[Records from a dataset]
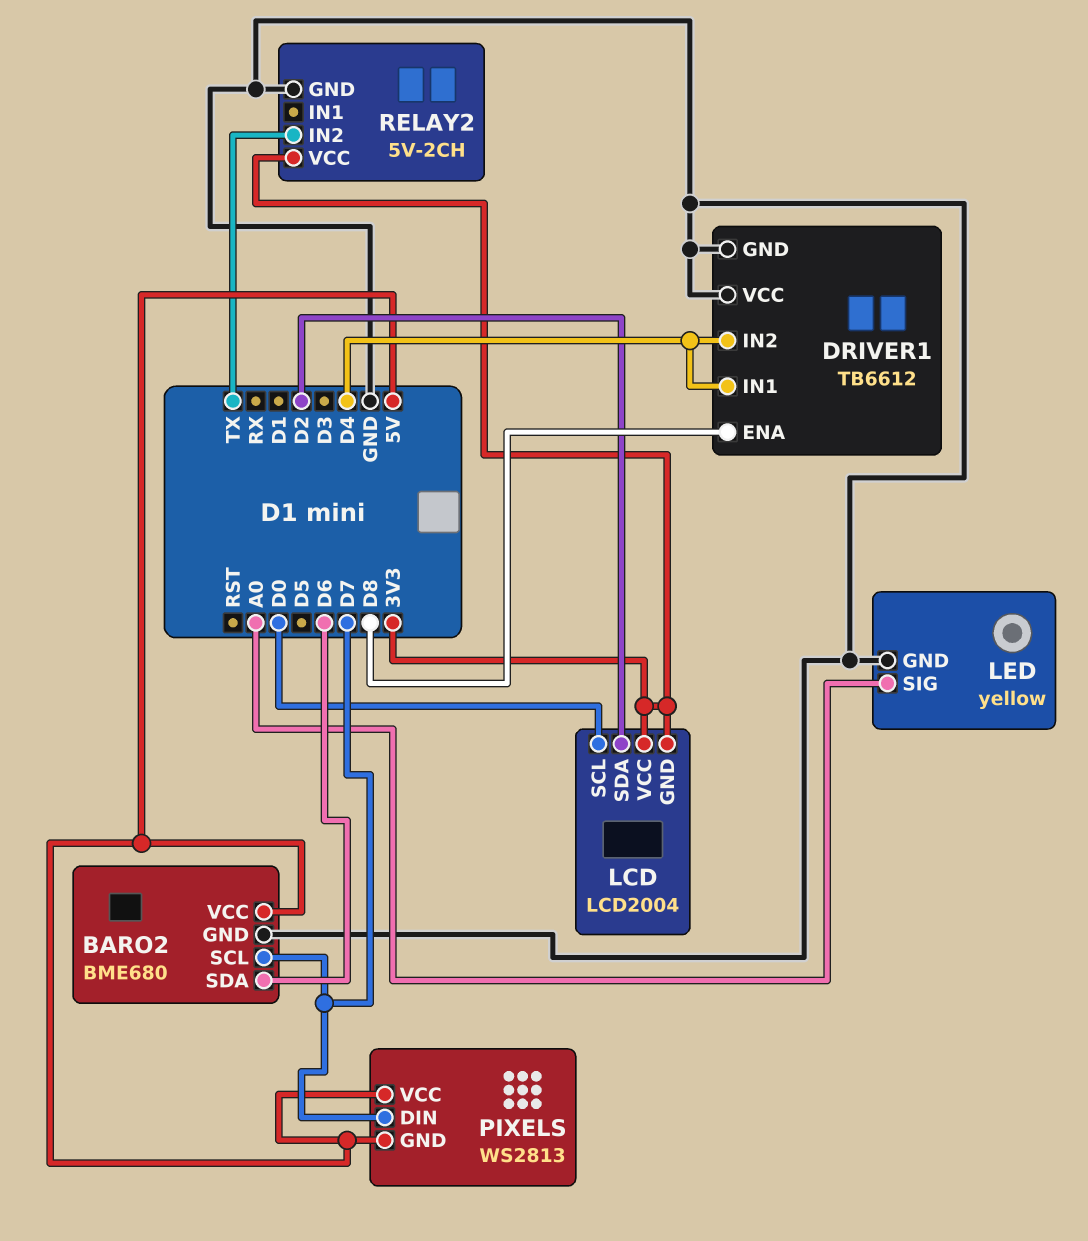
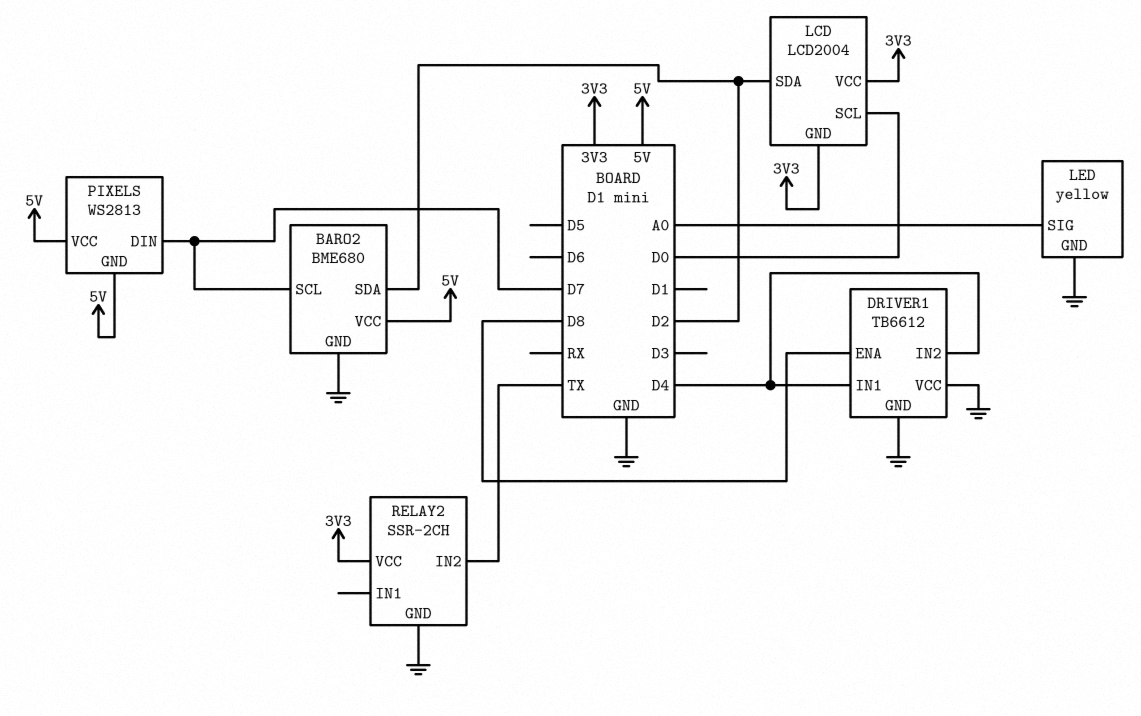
BARO2 pin SDA: D6 -> D2
RELAY2: 5V-2CH -> SSR-2CH

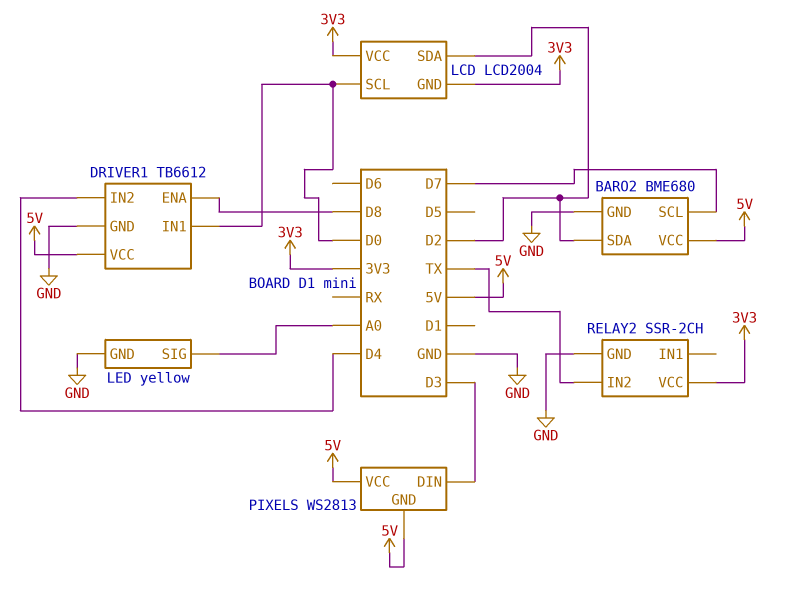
DRIVER1 pin IN1: D4 -> D0
DRIVER1 pin VCC: GND -> 5V
PIXELS pin DIN: D7 -> D3

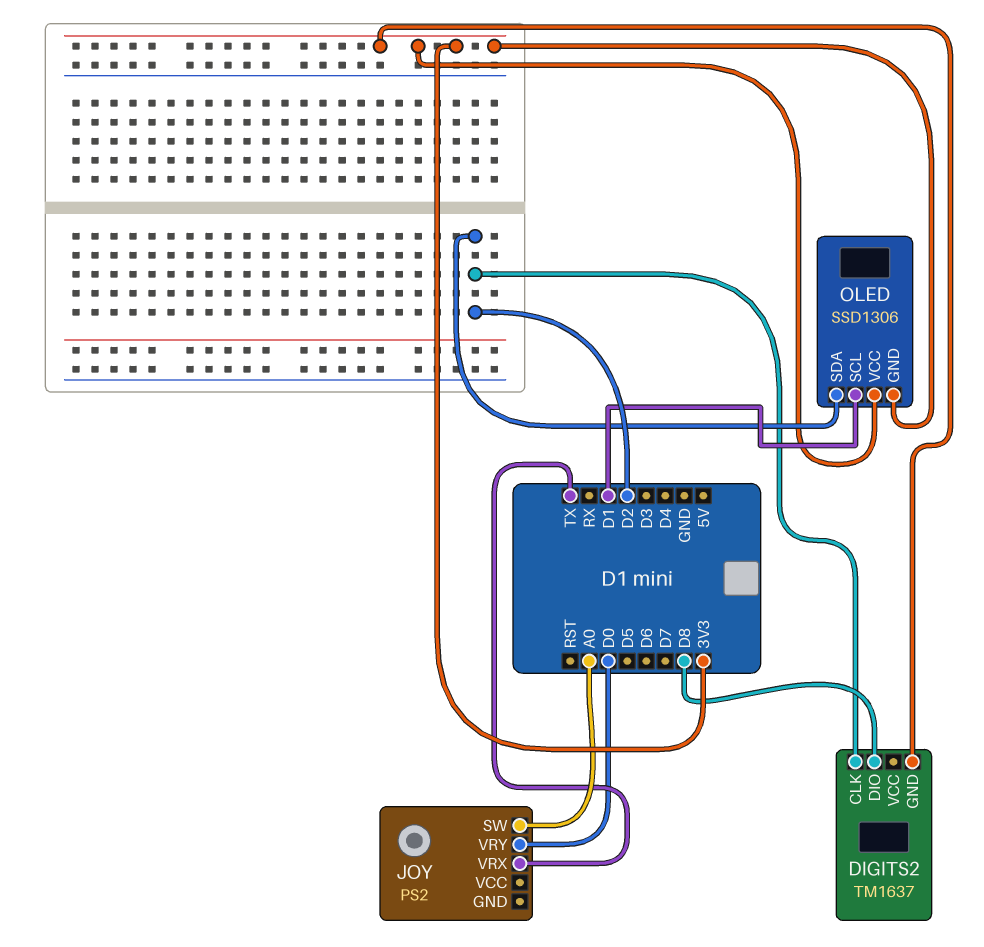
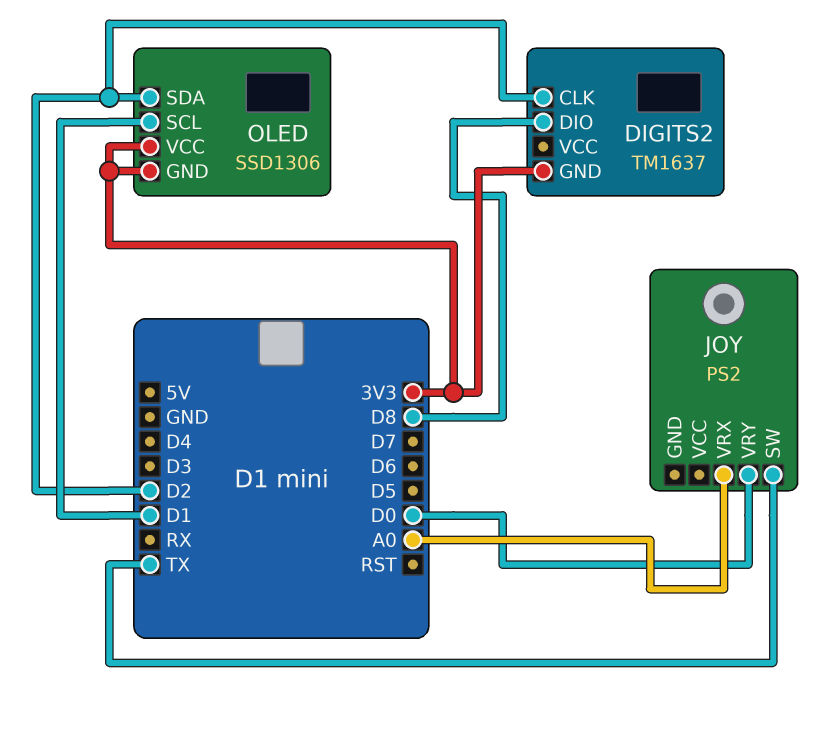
JOY pin SW: A0 -> TX
JOY pin VRX: TX -> A0

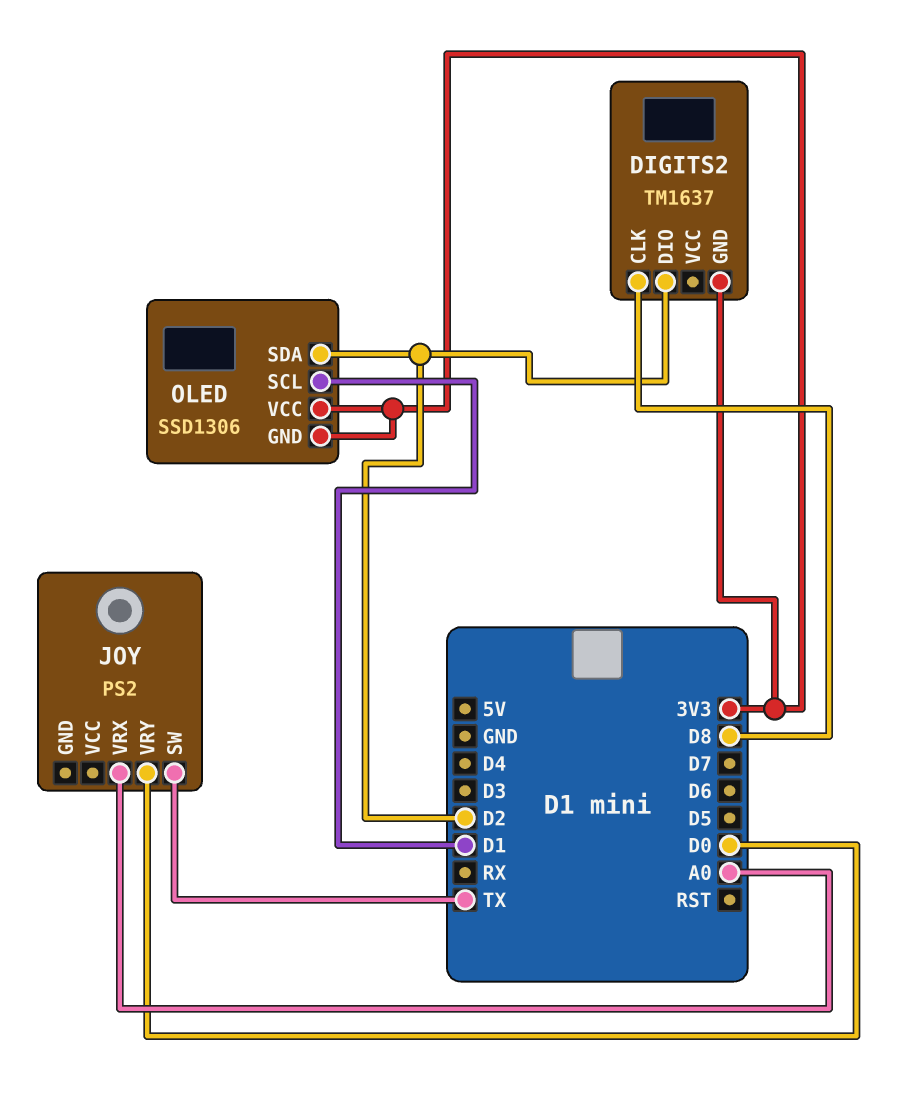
DIGITS2 pin CLK: D2 -> D8
DIGITS2 pin DIO: D8 -> D2

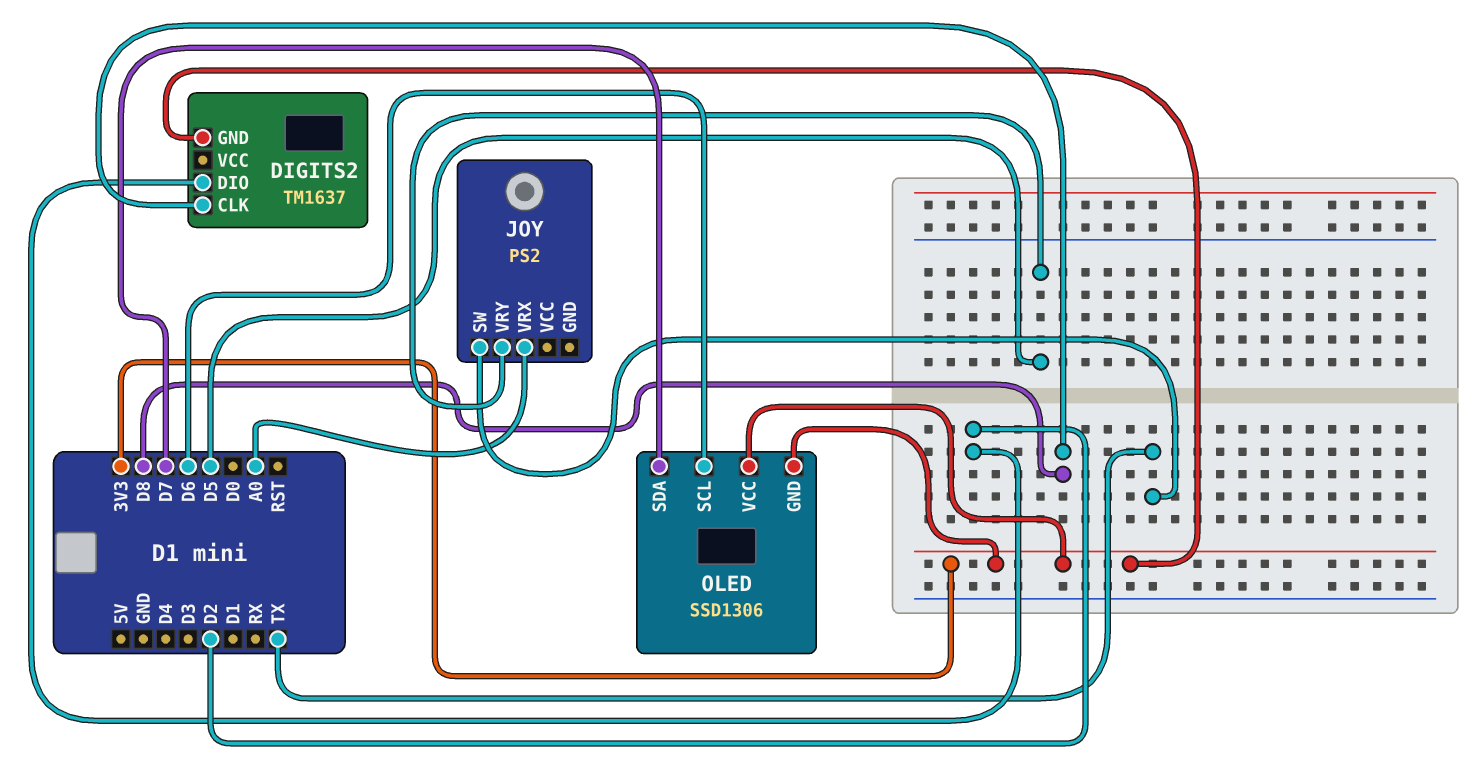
JOY pin VRY: D0 -> D5
OLED pin SCL: D1 -> D6
OLED pin SDA: D2 -> D7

• [Task item] Each entry above needs to be restated without a single word changed; skip the images.

• [Response to the task]
BARO2 pin SDA: D6 -> D2
RELAY2: 5V-2CH -> SSR-2CH

DRIVER1 pin IN1: D4 -> D0
DRIVER1 pin VCC: GND -> 5V
PIXELS pin DIN: D7 -> D3

JOY pin SW: A0 -> TX
JOY pin VRX: TX -> A0

DIGITS2 pin CLK: D2 -> D8
DIGITS2 pin DIO: D8 -> D2

JOY pin VRY: D0 -> D5
OLED pin SCL: D1 -> D6
OLED pin SDA: D2 -> D7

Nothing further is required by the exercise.